◆ **Problem statement**:
Print every line from the start of the data, and when you reach the line with "black hammer [674, 211]", include it and stop. Pictures are not part of the copy.

◆ **Dataset excerpts**:

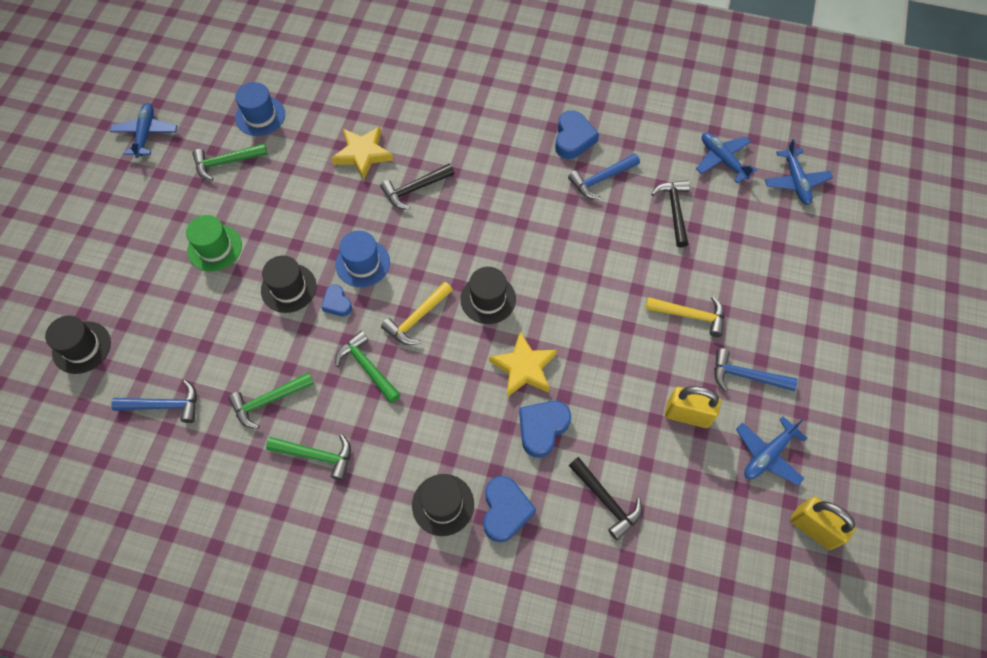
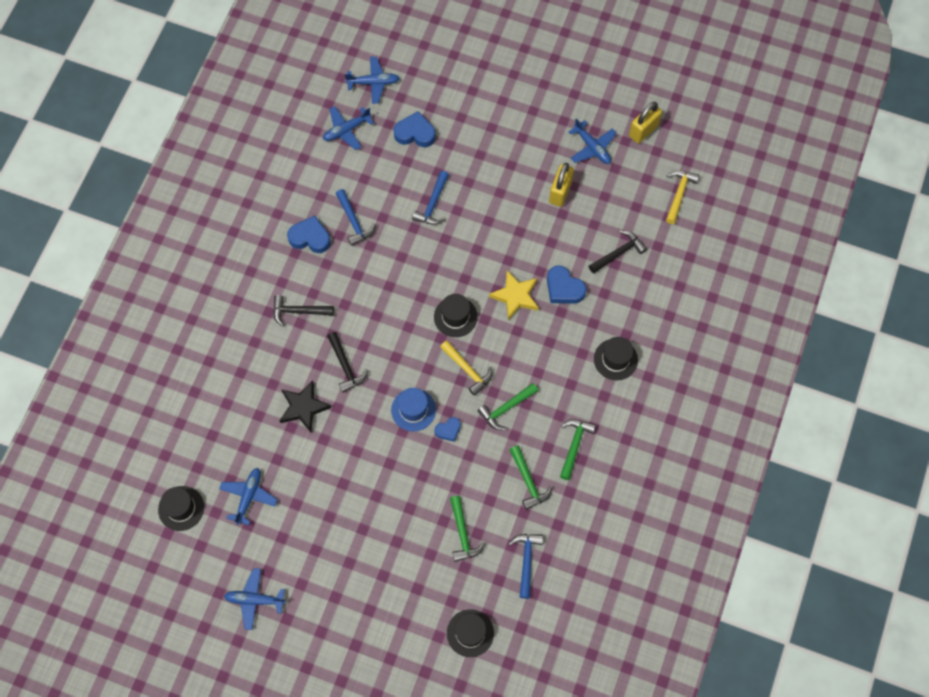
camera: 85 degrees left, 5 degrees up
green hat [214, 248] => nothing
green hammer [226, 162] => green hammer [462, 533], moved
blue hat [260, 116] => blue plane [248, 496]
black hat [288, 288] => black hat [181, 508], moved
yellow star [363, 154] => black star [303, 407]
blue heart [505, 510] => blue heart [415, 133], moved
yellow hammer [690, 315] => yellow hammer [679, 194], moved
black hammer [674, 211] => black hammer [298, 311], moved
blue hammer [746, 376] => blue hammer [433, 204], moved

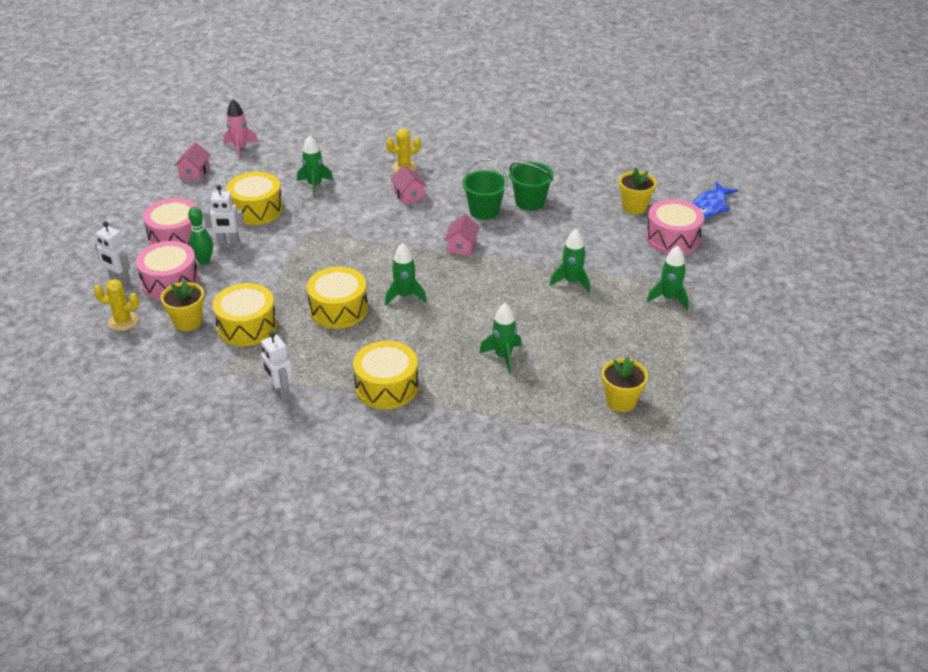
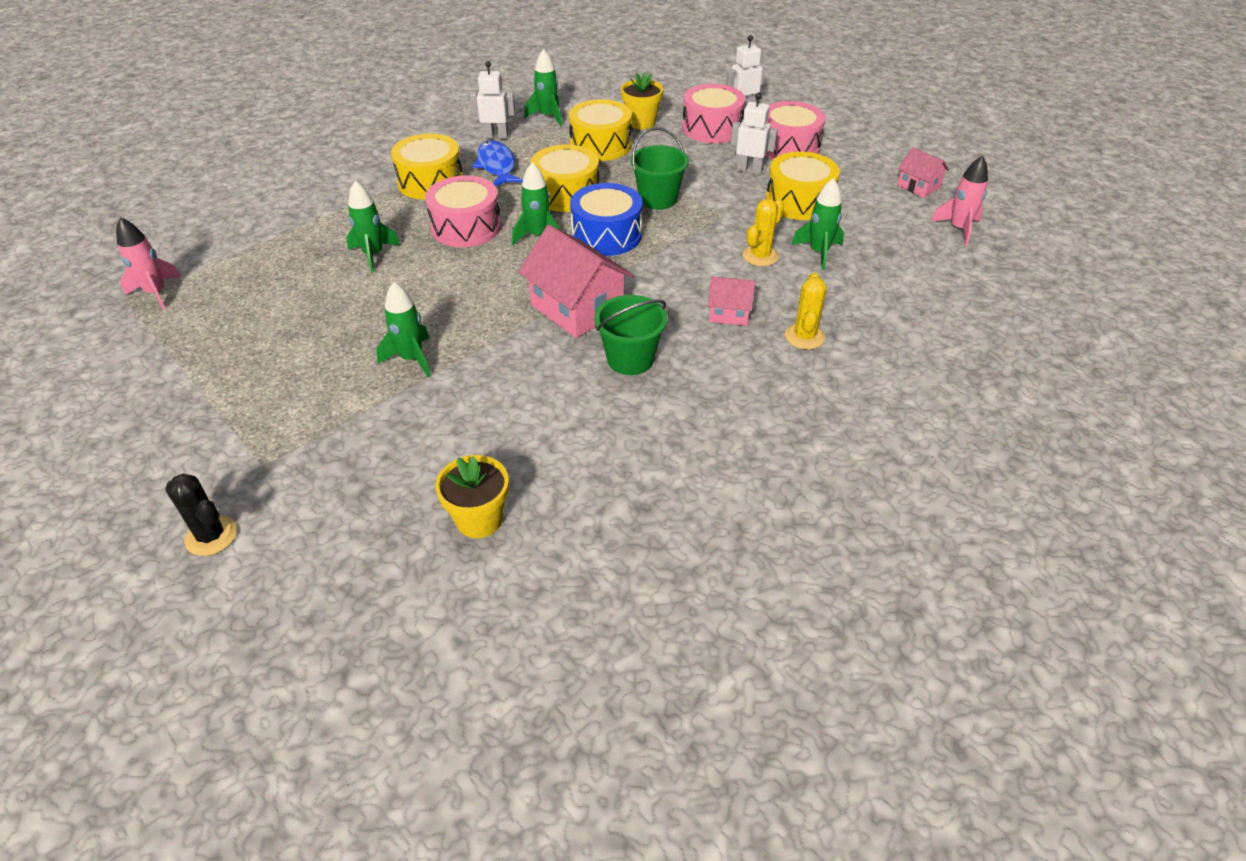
camera: 125 degrees right, 5 degrees up
yellow cactus [123, 321] => yellow cactus [760, 256], moved
green bowling pin [204, 260] => nothing
white robot [228, 242] => white robot [749, 170], 75 degrees clockwise
pink house [462, 246] => pink house [577, 308], x1.86
green bucket [530, 202] => green bucket [658, 199], moved
yellow flower pot [621, 401] => nothing
pink drum [672, 238] => pink drum [466, 227], moved
green rocket [669, 298] => green rocket [547, 116], moved
blue fish [709, 207] => blue fish [497, 166], moved
nothing => pink rocket [156, 293]
nothing => black cactus [211, 536]
nothing => blue drum [606, 235]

◆ **Written response**:
camera: 85 degrees left, 5 degrees up
green hat [214, 248] => nothing
green hammer [226, 162] => green hammer [462, 533], moved
blue hat [260, 116] => blue plane [248, 496]
black hat [288, 288] => black hat [181, 508], moved
yellow star [363, 154] => black star [303, 407]
blue heart [505, 510] => blue heart [415, 133], moved
yellow hammer [690, 315] => yellow hammer [679, 194], moved
black hammer [674, 211] => black hammer [298, 311], moved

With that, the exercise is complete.